**Assigned task**: Write out each record exactly as it stands. No pictures belong in the copy.

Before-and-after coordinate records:
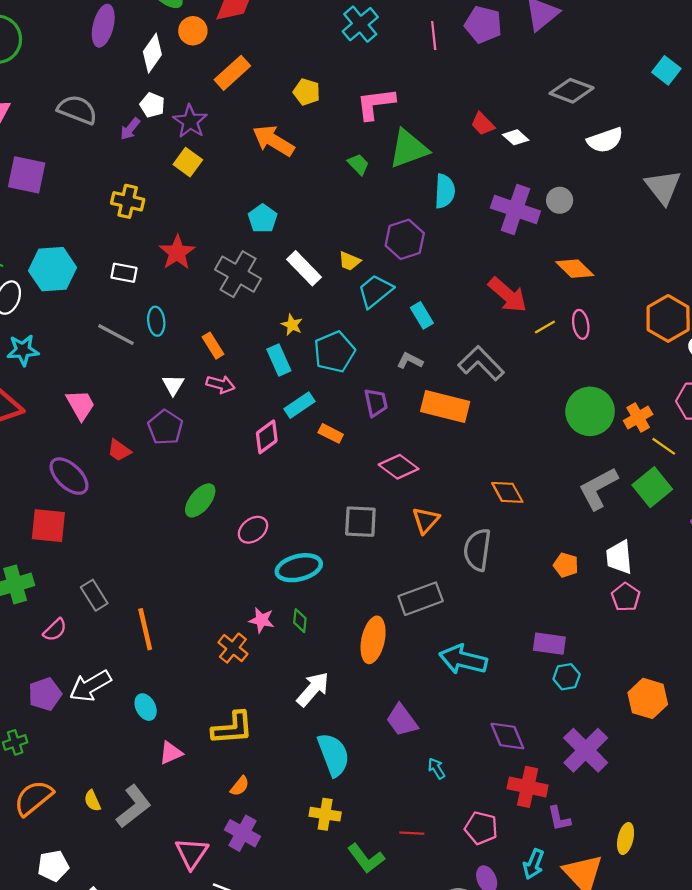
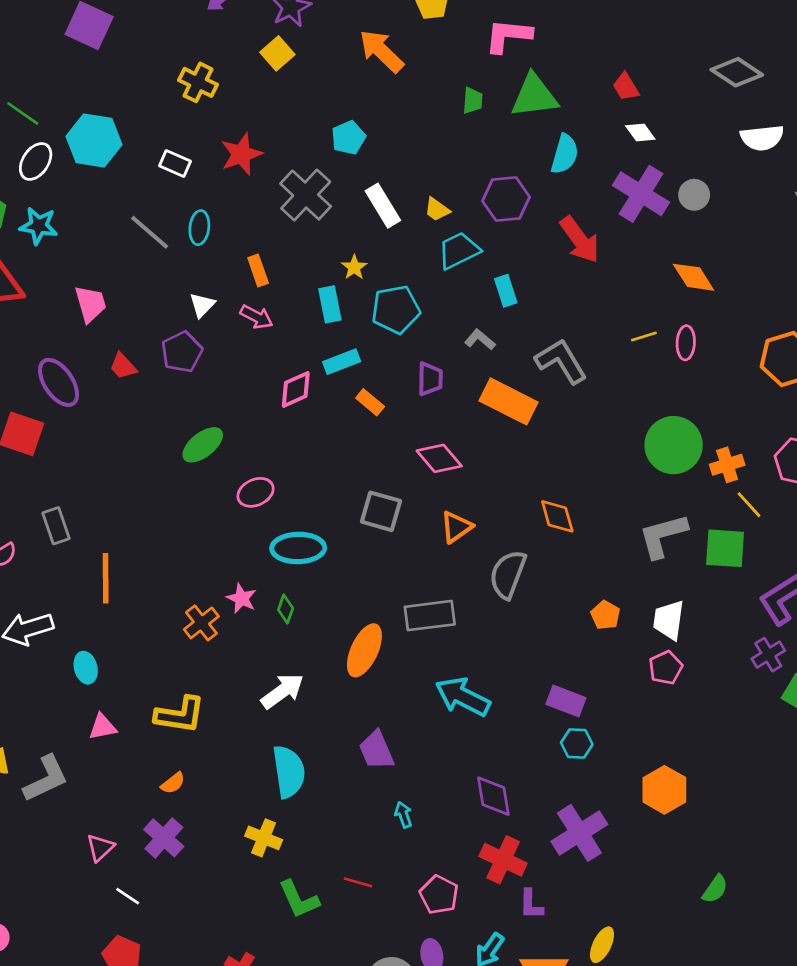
white diamond: (516, 137) -> (640, 133), moved
green trapezoid: (358, 164) -> (473, 101), turned 35
red arrow: (508, 295) -> (580, 240), moved
green square: (652, 487) -> (725, 548), turned 30
pink triangle: (192, 853) -> (100, 848), size x0.7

**Solution to the problem**:
white diamond: (516, 137) -> (640, 133), moved
green trapezoid: (358, 164) -> (473, 101), turned 35
red arrow: (508, 295) -> (580, 240), moved
green square: (652, 487) -> (725, 548), turned 30
pink triangle: (192, 853) -> (100, 848), size x0.7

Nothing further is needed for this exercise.